After removing every image, reproduce the data exactly as it appears.

========================

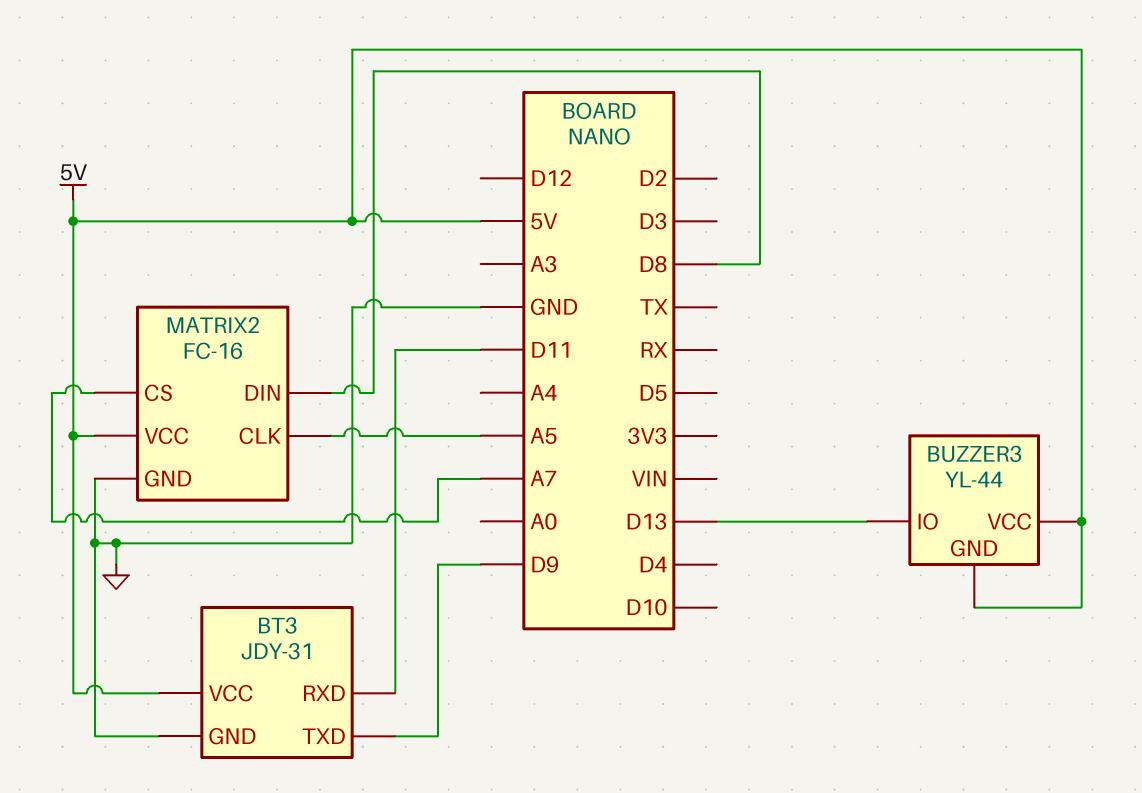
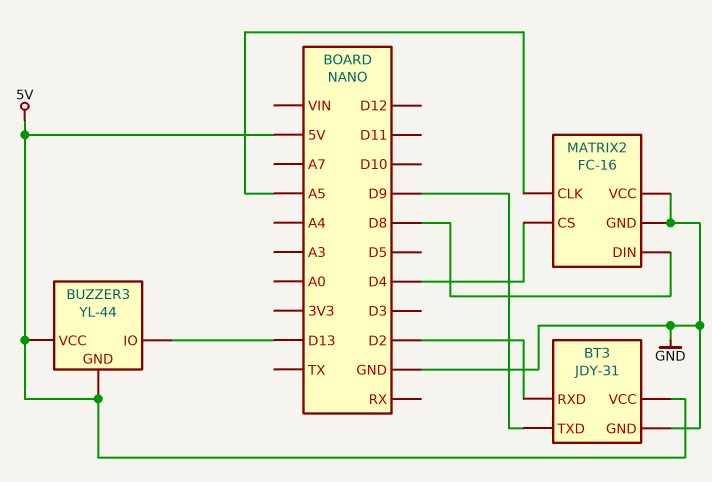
BT3 pin RXD: D11 -> D2
MATRIX2 pin CS: A7 -> D4
MATRIX2 pin VCC: 5V -> GND

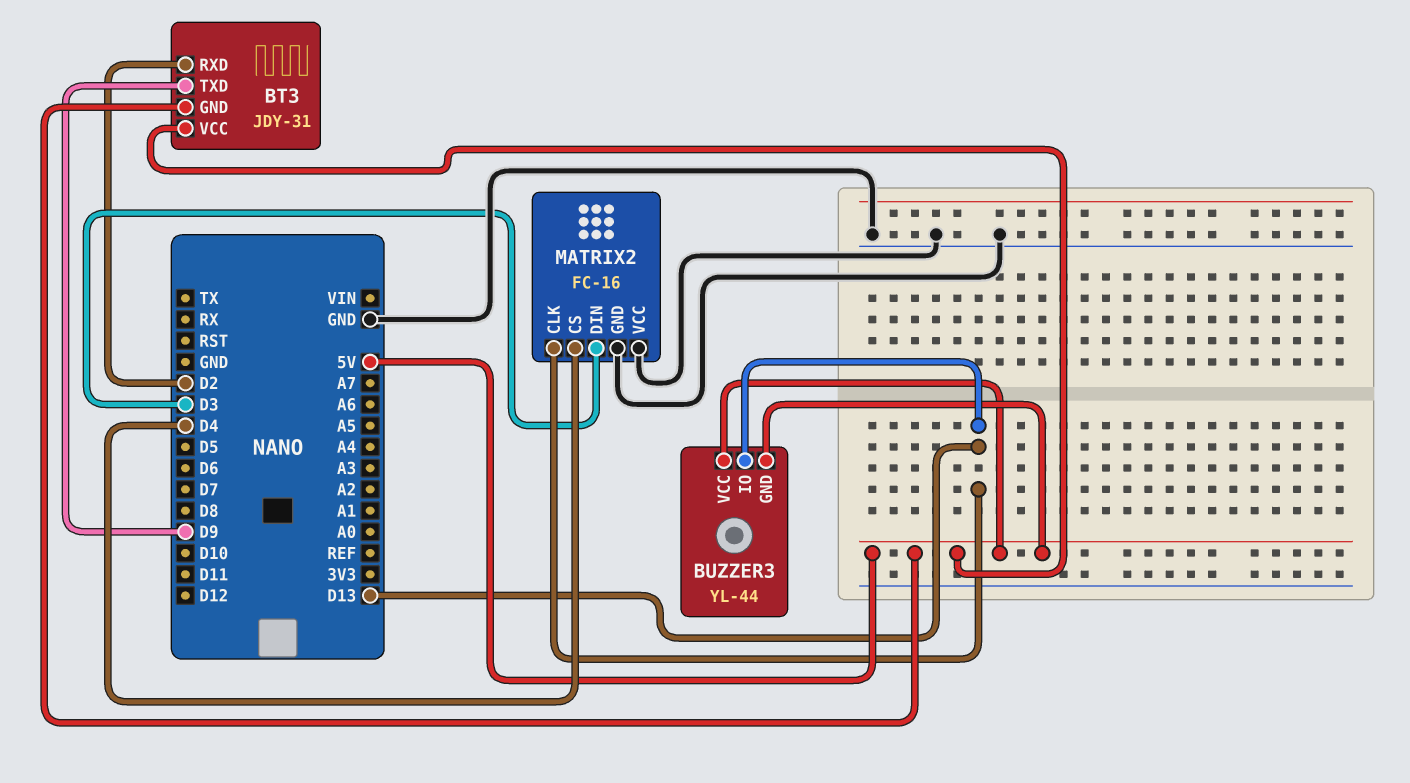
BT3 pin GND: GND -> 5V
MATRIX2 pin CLK: A5 -> D13
MATRIX2 pin DIN: D8 -> D3

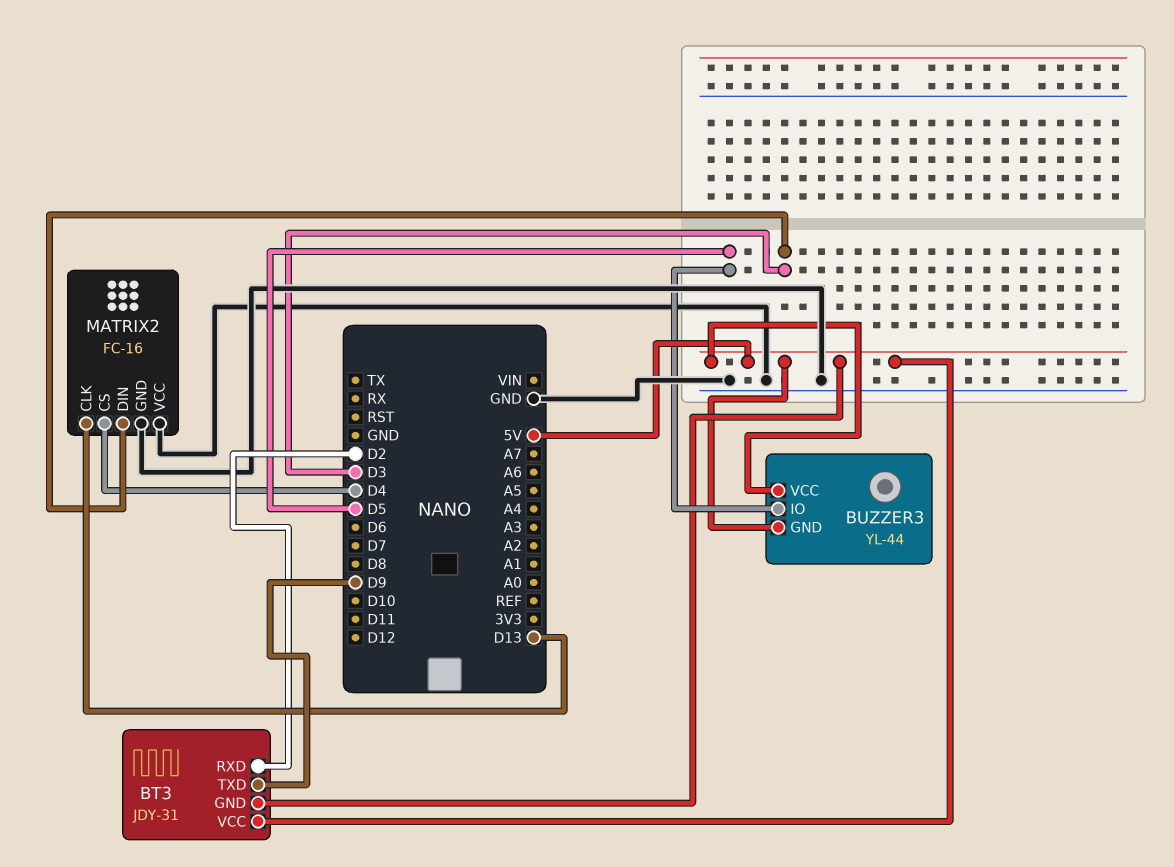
BUZZER3 pin IO: D13 -> D5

========================

EXPECTED ANSWER
BT3 pin RXD: D11 -> D2
MATRIX2 pin CS: A7 -> D4
MATRIX2 pin VCC: 5V -> GND

BT3 pin GND: GND -> 5V
MATRIX2 pin CLK: A5 -> D13
MATRIX2 pin DIN: D8 -> D3

BUZZER3 pin IO: D13 -> D5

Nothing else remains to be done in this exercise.